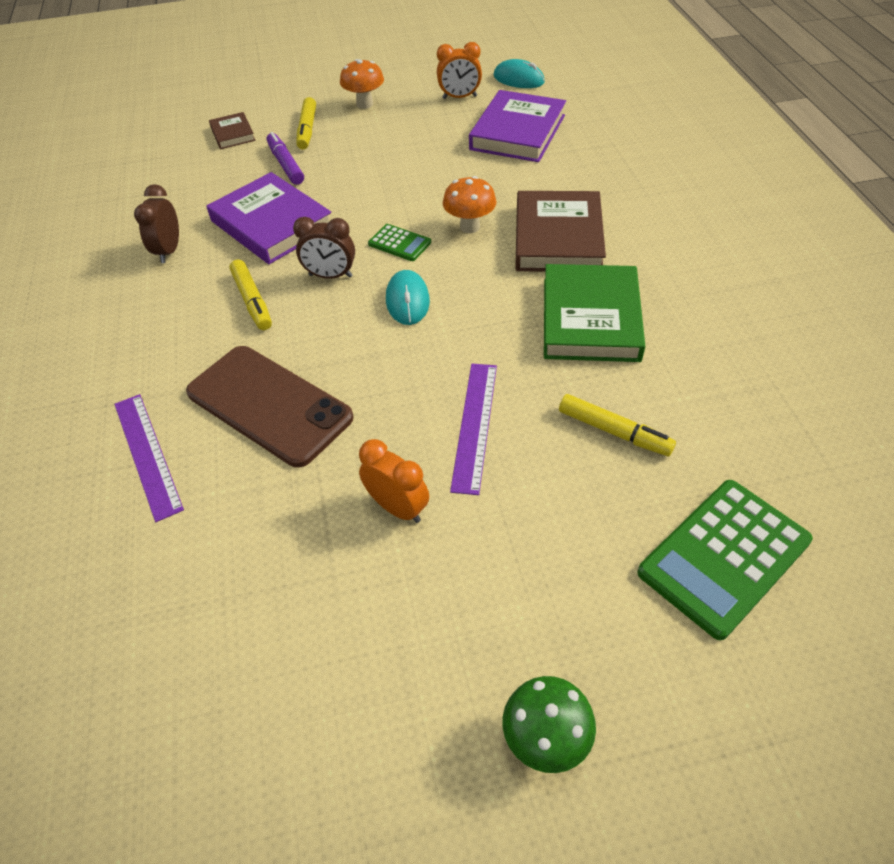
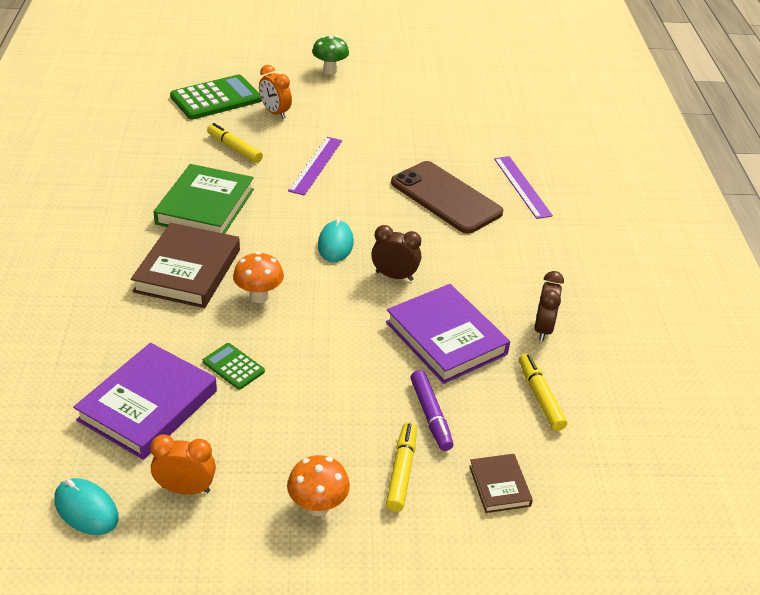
camera: 175 degrees left, 10 degrees down
(252, 301) = (461, 268): yellow marker -> yellow marker (540, 397)
(397, 507) = (373, 140): orange clock -> orange clock (275, 113)
(399, 243) = (328, 293): green calculator -> green calculator (233, 367)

• _Aim of the exercise_
Those lines from the one with "(397, 507) = (373, 140): orange" through the last line of the material above are to be retyped exactly, with nothing else.

• _Exercise solution_
(397, 507) = (373, 140): orange clock -> orange clock (275, 113)
(399, 243) = (328, 293): green calculator -> green calculator (233, 367)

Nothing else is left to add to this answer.